* Problem to work on
The expected result is the run of lines from the one containing "camera: 60 degrees right, 10 degrees down" to the end of the listing, copied exactly.

-------- Record excerpts --------

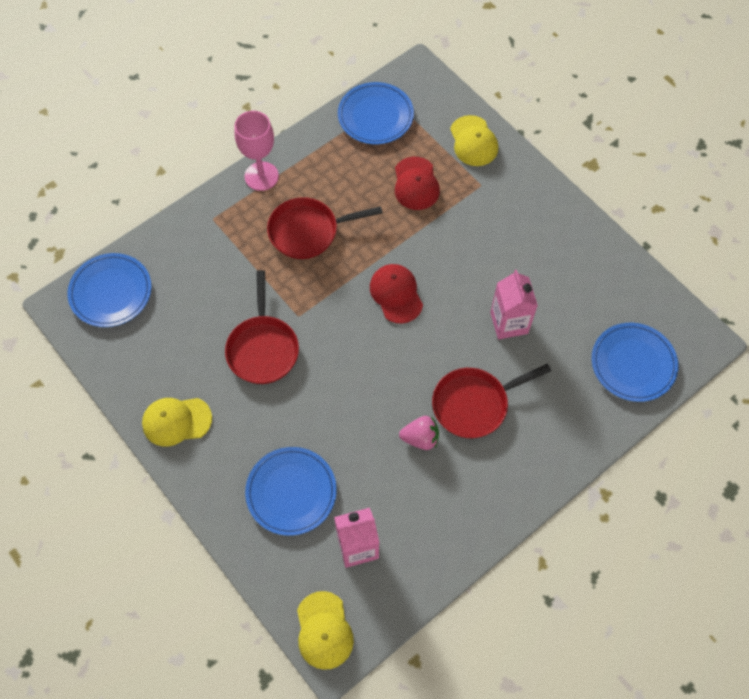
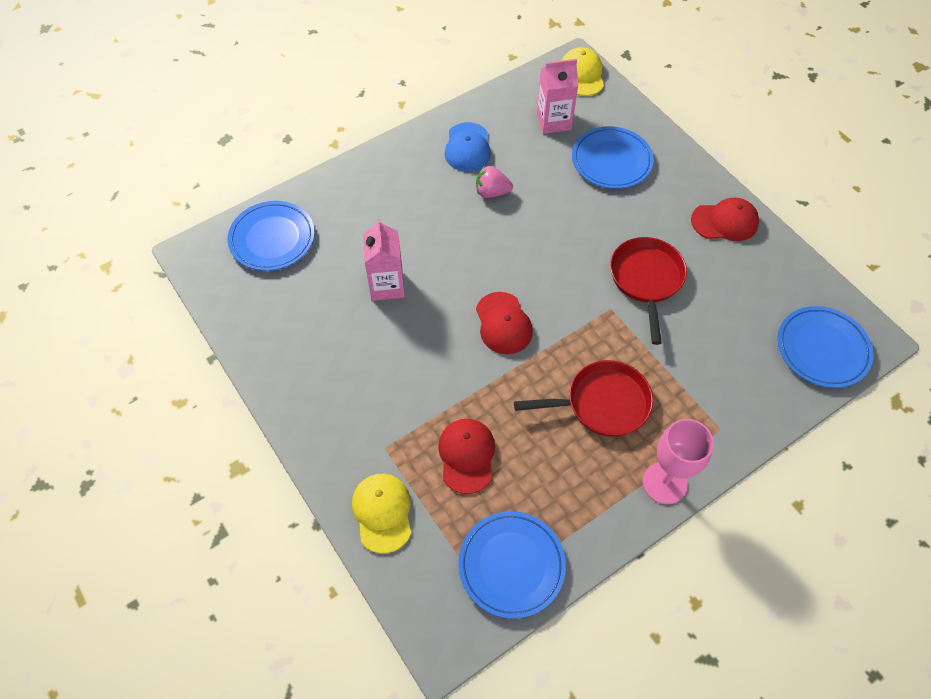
camera: 175 degrees left, 5 degrees down
(176, 421) = (725, 222): yellow cap -> red cap
(454, 498) = (467, 147): none -> blue cap
(474, 404) = (437, 216): red pan -> none

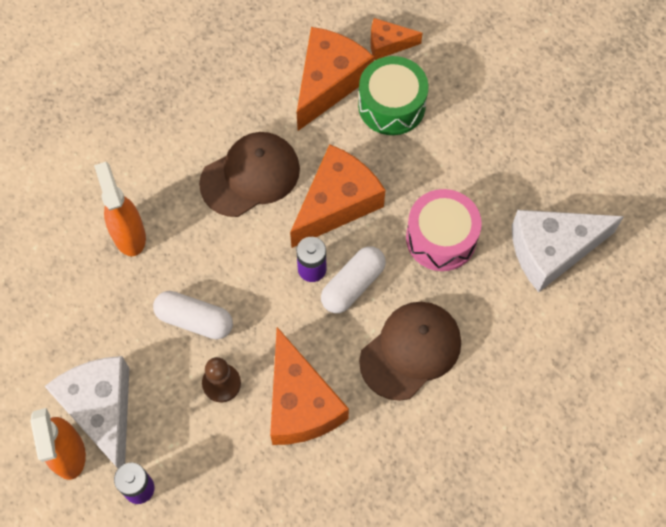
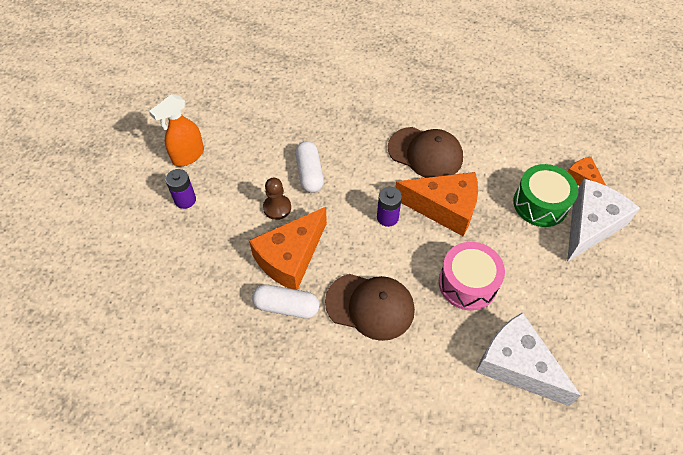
camera: 60 degrees right, 10 degrees down
(101, 410) = (223, 157): white cheese -> white cheese (590, 225)
(129, 234) = (341, 115): orange spray bottle -> none
(328, 82) = (524, 161): orange cheese -> none
(353, 285) = (393, 246): white capsule -> white capsule (286, 306)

--------

* Written response
camera: 60 degrees right, 10 degrees down
(101, 410) = (223, 157): white cheese -> white cheese (590, 225)
(129, 234) = (341, 115): orange spray bottle -> none
(328, 82) = (524, 161): orange cheese -> none
(353, 285) = (393, 246): white capsule -> white capsule (286, 306)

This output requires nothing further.